+++ Data records

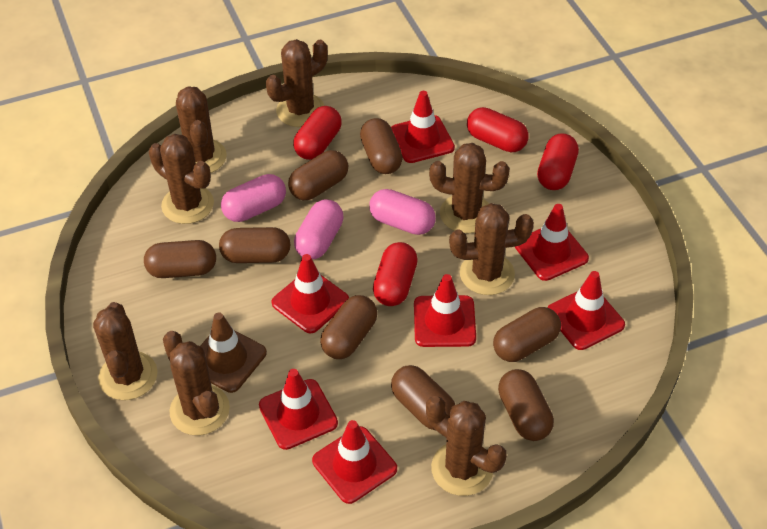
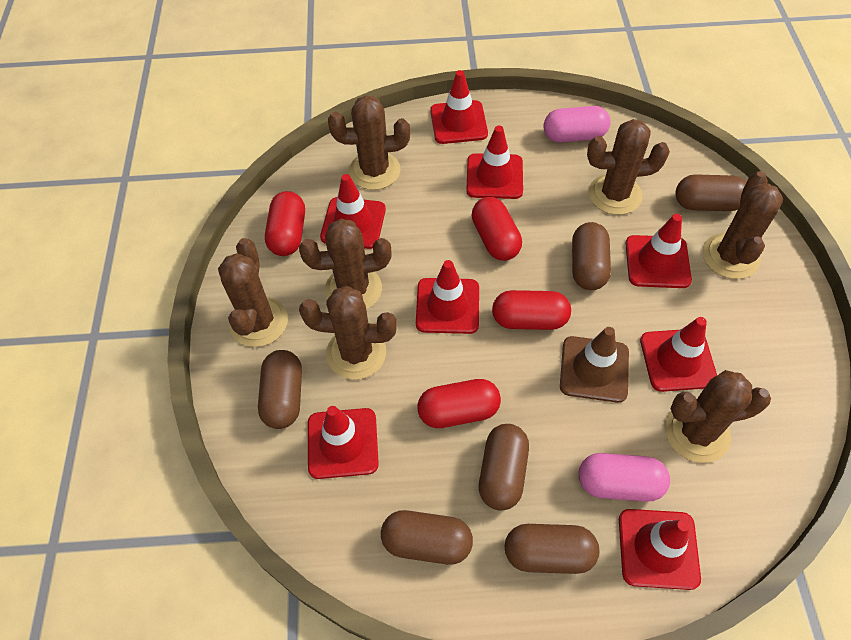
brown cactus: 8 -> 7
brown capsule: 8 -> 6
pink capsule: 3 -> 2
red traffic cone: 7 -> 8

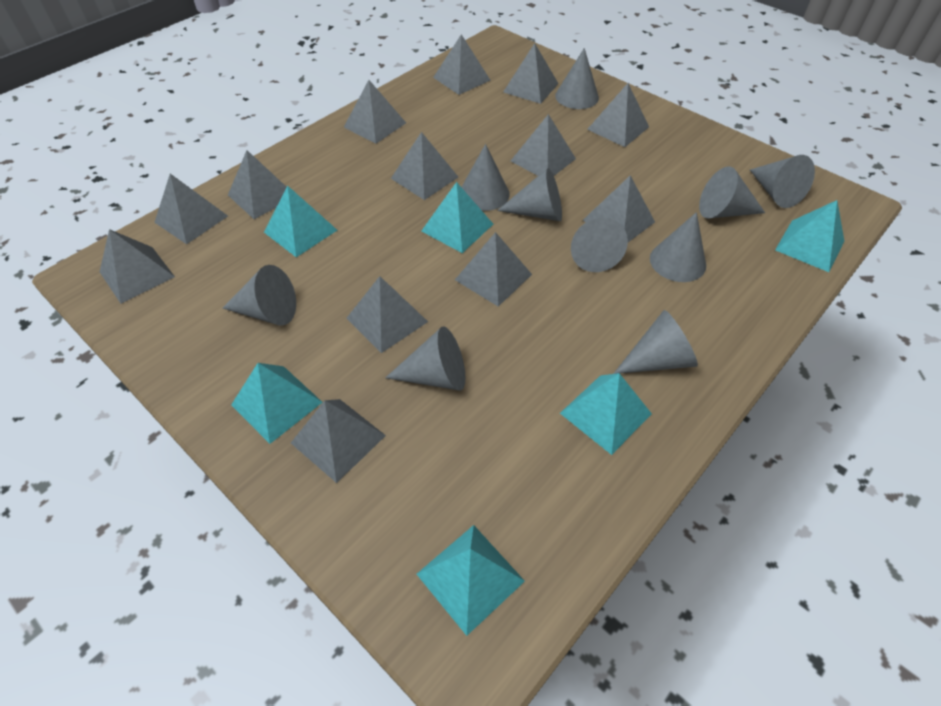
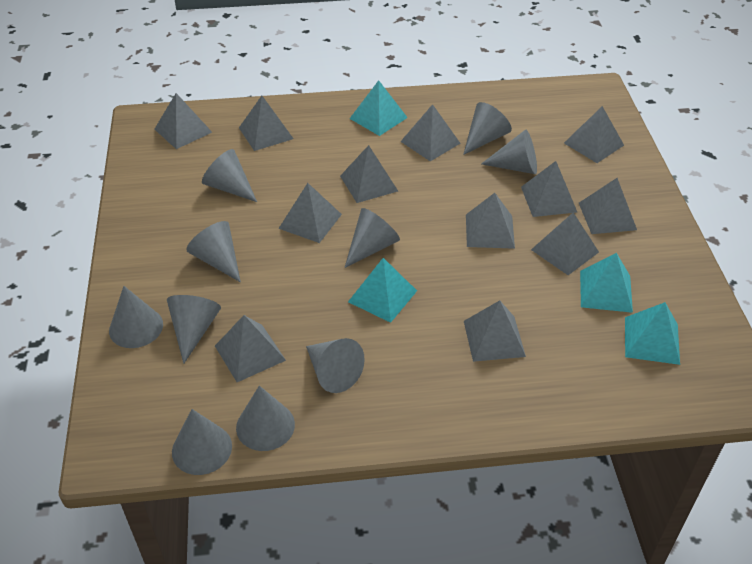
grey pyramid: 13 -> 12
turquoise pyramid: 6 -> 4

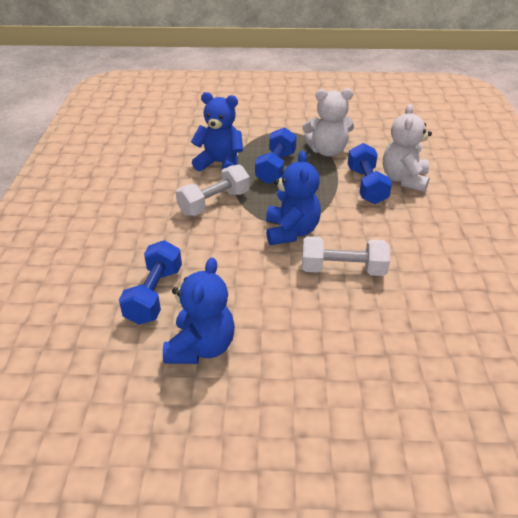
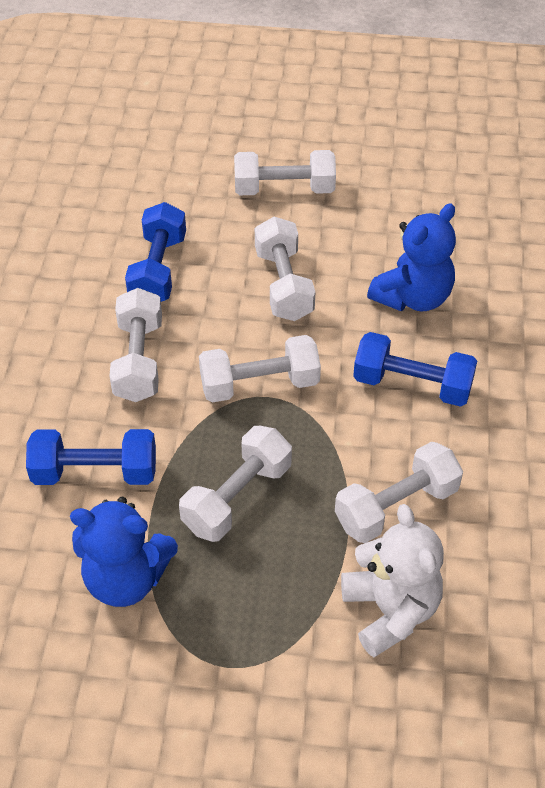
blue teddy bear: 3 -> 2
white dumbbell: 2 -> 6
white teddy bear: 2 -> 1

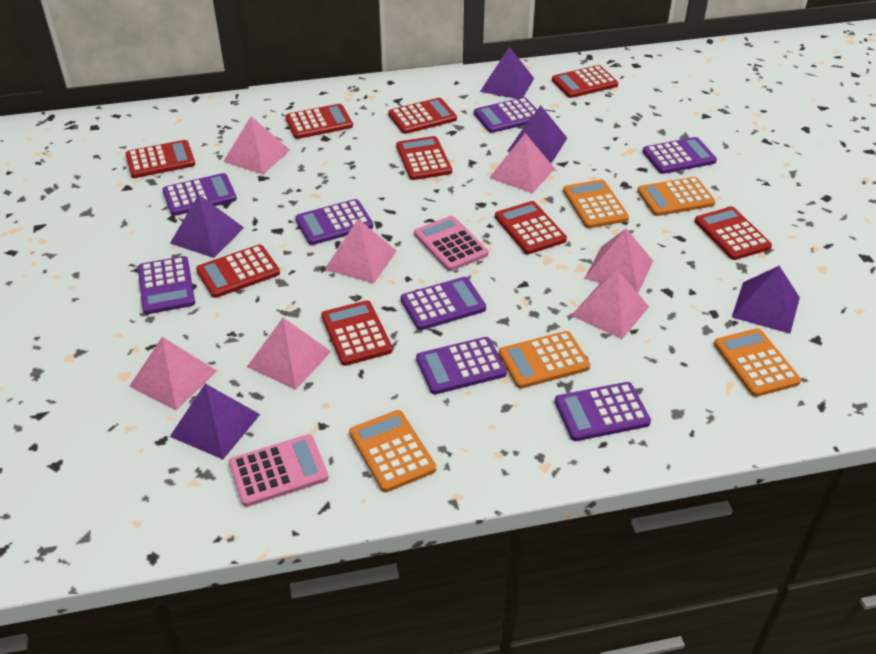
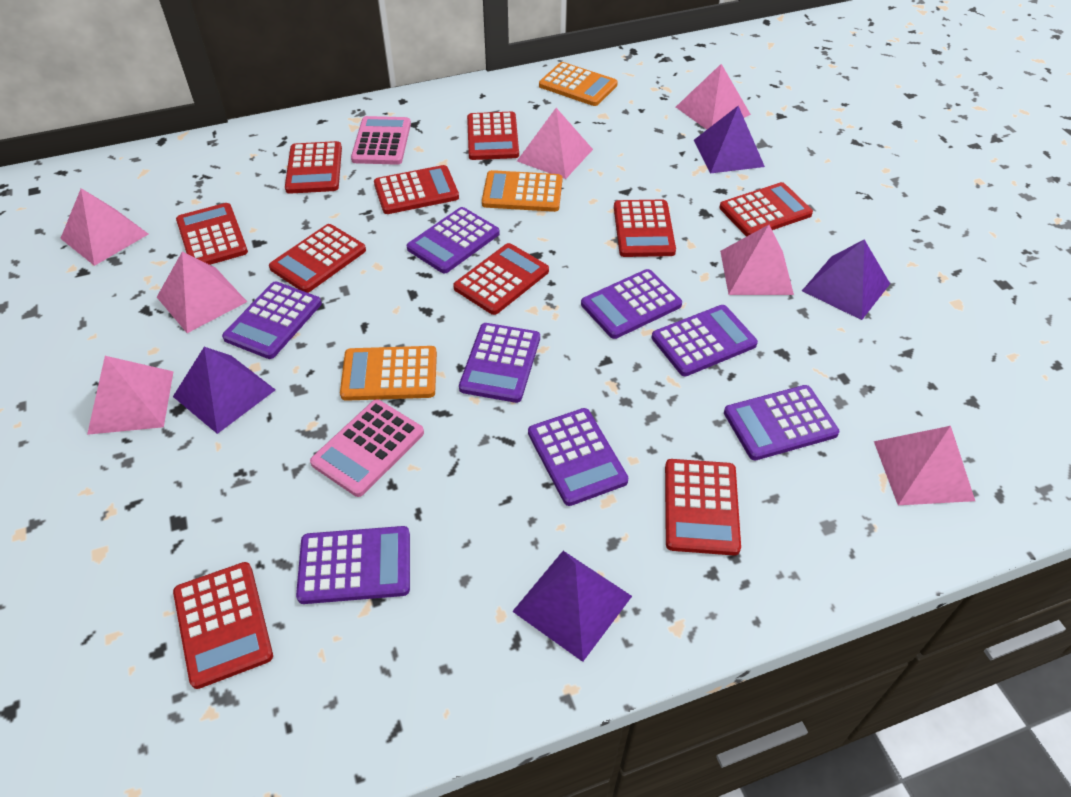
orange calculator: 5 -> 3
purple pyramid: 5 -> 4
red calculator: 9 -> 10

++++++
+++ Data records

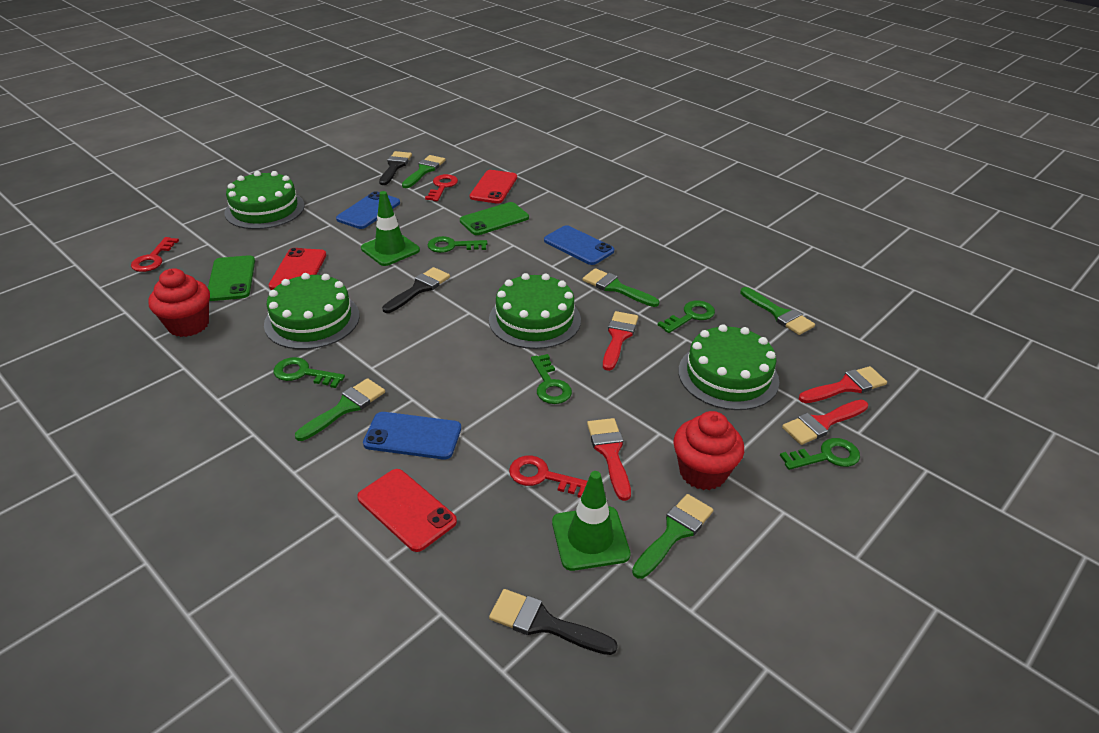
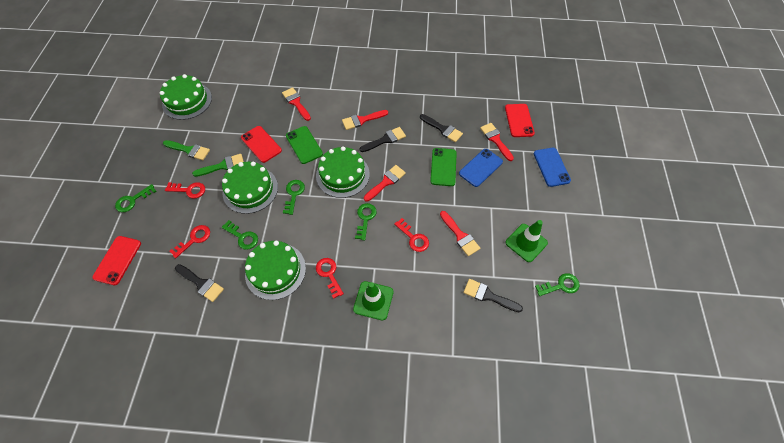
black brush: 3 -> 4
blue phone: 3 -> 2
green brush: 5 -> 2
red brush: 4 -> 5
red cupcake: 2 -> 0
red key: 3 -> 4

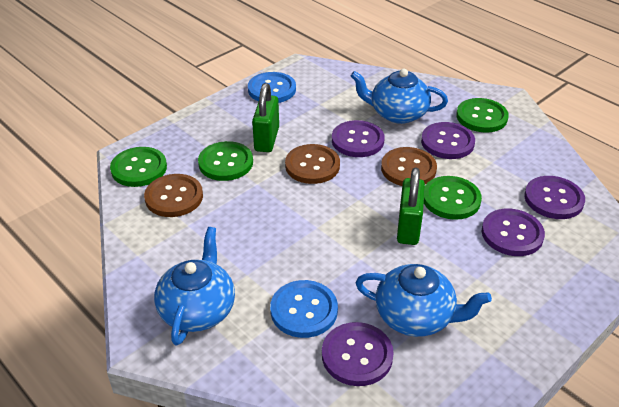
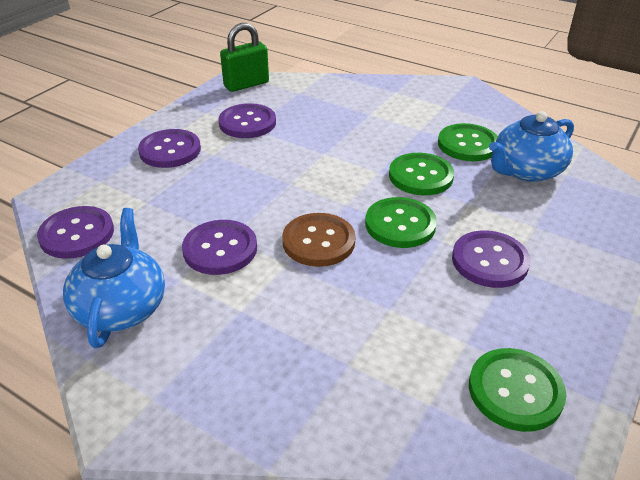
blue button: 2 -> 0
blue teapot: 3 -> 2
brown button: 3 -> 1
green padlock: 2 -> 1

++++++

Action item:
If the string "brown" is in a line of the entries, pick that line out.

Response to the exercise:
brown cactus: 8 -> 7
brown capsule: 8 -> 6
brown button: 3 -> 1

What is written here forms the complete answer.